#### [Task objective]
Your answer should consist of every line in the records that holds "plus".

#### [Records for this exercise]
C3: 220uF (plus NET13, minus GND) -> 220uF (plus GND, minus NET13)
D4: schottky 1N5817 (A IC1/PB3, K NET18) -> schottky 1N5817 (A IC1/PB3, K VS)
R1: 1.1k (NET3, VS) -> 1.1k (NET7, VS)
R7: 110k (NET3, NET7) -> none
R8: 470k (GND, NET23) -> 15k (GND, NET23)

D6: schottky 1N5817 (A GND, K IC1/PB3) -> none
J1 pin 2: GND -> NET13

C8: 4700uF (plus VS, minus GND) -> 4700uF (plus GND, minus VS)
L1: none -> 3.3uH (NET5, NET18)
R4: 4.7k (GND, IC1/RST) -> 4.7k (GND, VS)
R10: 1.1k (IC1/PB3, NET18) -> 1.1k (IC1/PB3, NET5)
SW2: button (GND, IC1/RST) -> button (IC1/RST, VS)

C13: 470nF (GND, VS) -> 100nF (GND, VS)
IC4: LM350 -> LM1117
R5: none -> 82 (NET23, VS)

#### [Output]
C3: 220uF (plus NET13, minus GND) -> 220uF (plus GND, minus NET13)
C8: 4700uF (plus VS, minus GND) -> 4700uF (plus GND, minus VS)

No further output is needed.